WHAT NEEDS TO BE DONE = What is needed here is each entry reproduced exactly, without its pictures.

DATA EXTRACT =
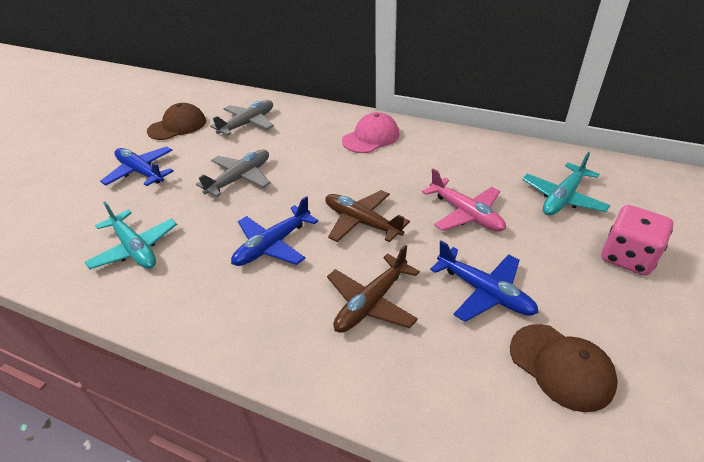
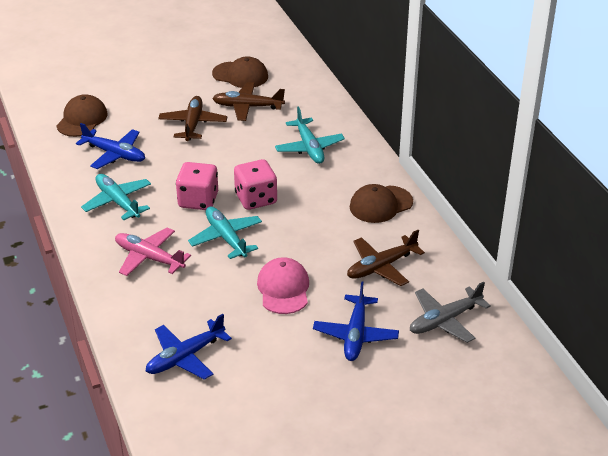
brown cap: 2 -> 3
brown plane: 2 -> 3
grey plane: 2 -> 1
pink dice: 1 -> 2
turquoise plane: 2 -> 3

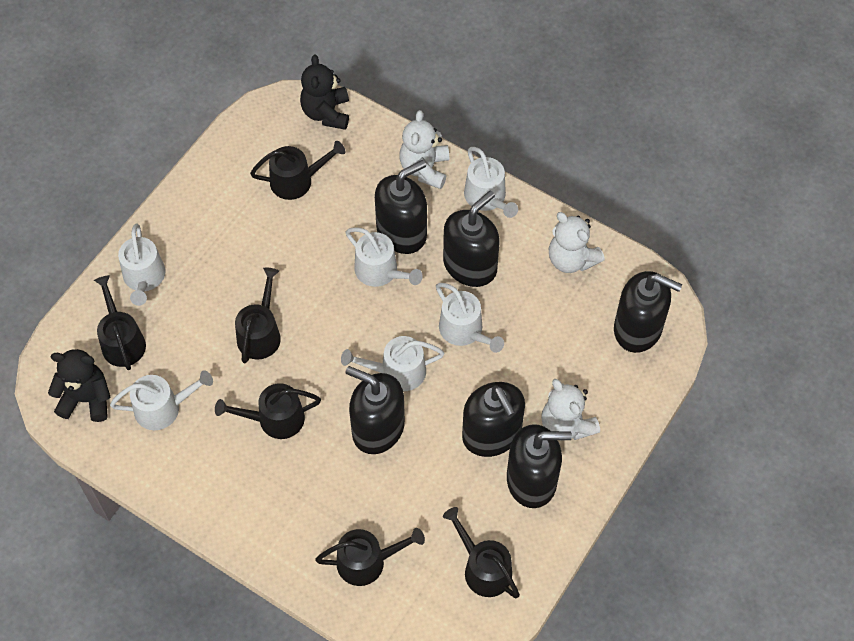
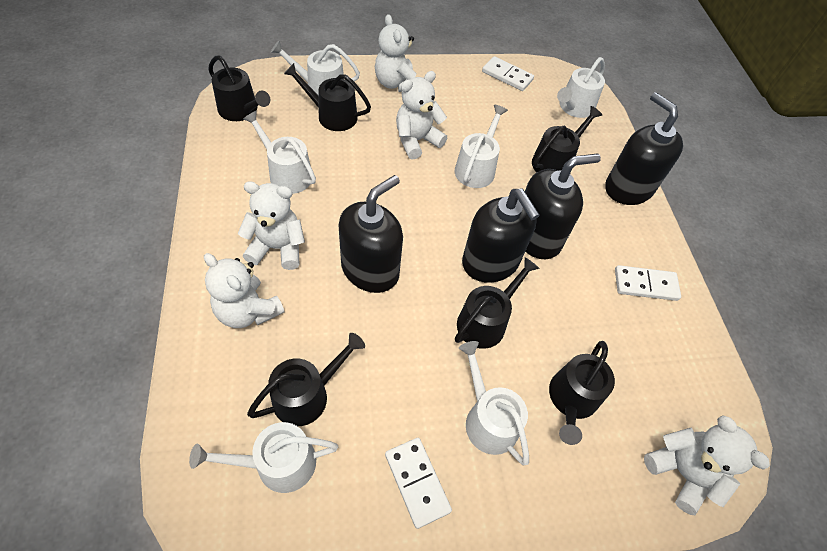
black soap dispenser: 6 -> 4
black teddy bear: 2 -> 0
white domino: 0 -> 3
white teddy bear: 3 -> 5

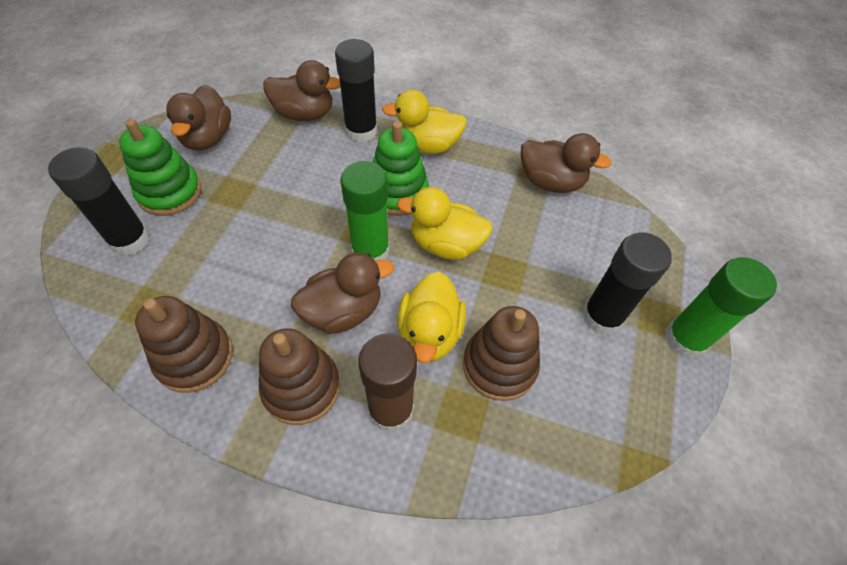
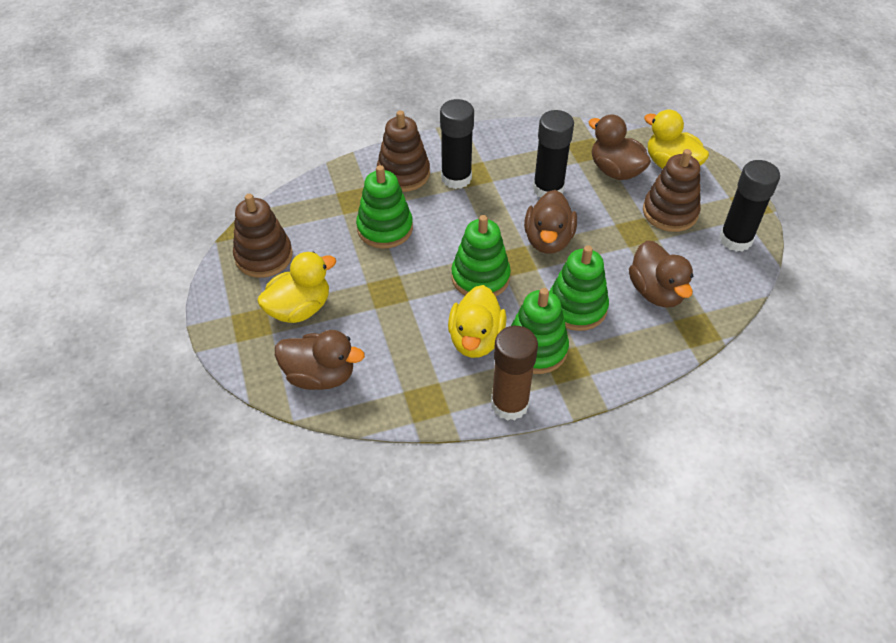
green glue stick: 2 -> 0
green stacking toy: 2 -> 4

WRITTEN RESPONSE =
brown cap: 2 -> 3
brown plane: 2 -> 3
grey plane: 2 -> 1
pink dice: 1 -> 2
turquoise plane: 2 -> 3

black soap dispenser: 6 -> 4
black teddy bear: 2 -> 0
white domino: 0 -> 3
white teddy bear: 3 -> 5

green glue stick: 2 -> 0
green stacking toy: 2 -> 4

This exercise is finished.